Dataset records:

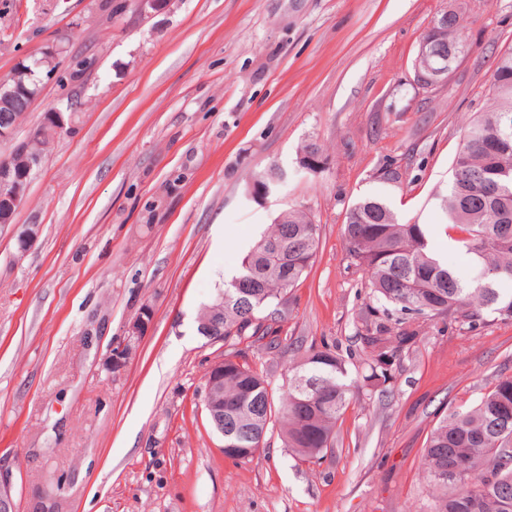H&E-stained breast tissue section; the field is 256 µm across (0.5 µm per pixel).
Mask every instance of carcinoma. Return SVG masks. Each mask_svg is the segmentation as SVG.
<instances>
[{"mask_svg": "<svg viewBox=\"0 0 512 512\" xmlns=\"http://www.w3.org/2000/svg\"><path fill=\"white\" fill-rule=\"evenodd\" d=\"M436 36L452 59L465 50L460 13L440 15ZM491 106L469 123L443 199L449 245L476 264L461 278L432 249L423 224L399 222L385 201L363 199L347 212L344 236L356 271L389 310L474 328L487 312L512 320V50L490 75ZM319 226L288 209L243 257L239 273L200 312L224 310V447L243 448L241 462L266 446L263 435L281 425L284 447L317 463L333 447L337 420L351 403L345 360L326 344L309 346L274 394L268 372L239 345L272 352L283 346L277 306L314 263ZM419 338L402 316L367 325L372 348L362 379L382 388L397 352ZM430 502L426 512H512V375L501 376L470 408L457 409L431 432L421 459Z\"/></svg>", "mask_w": 512, "mask_h": 512, "instance_id": "1", "label": "carcinoma"}]
</instances>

What to do: Repeat everything in the records precisely. Images are excluded from the copy.

The reply:
H&E-stained breast tissue section; the field is 256 µm across (0.5 µm per pixel).
Mask every instance of carcinoma. Return SVG masks. Each mask_svg is the segmentation as SVG.
<instances>
[{"mask_svg": "<svg viewBox=\"0 0 512 512\" xmlns=\"http://www.w3.org/2000/svg\"><path fill=\"white\" fill-rule=\"evenodd\" d=\"M436 36L452 59L465 50L460 13L440 15ZM491 106L469 123L443 199L449 245L476 264L461 278L432 249L423 224L399 222L385 201L363 199L347 212L344 236L356 271L389 310L474 328L487 312L512 320V50L490 75ZM319 226L288 209L243 257L239 273L200 312L224 310V447L243 448L241 462L266 446L263 435L281 425L284 447L317 463L333 447L337 420L351 403L345 360L326 344L309 346L274 394L268 372L239 345L272 352L283 346L277 306L314 263ZM419 338L402 316L367 325L372 348L362 379L382 388L397 352ZM430 502L426 512H512V375L501 376L470 408L457 409L431 432L421 459Z\"/></svg>", "mask_w": 512, "mask_h": 512, "instance_id": "1", "label": "carcinoma"}]
</instances>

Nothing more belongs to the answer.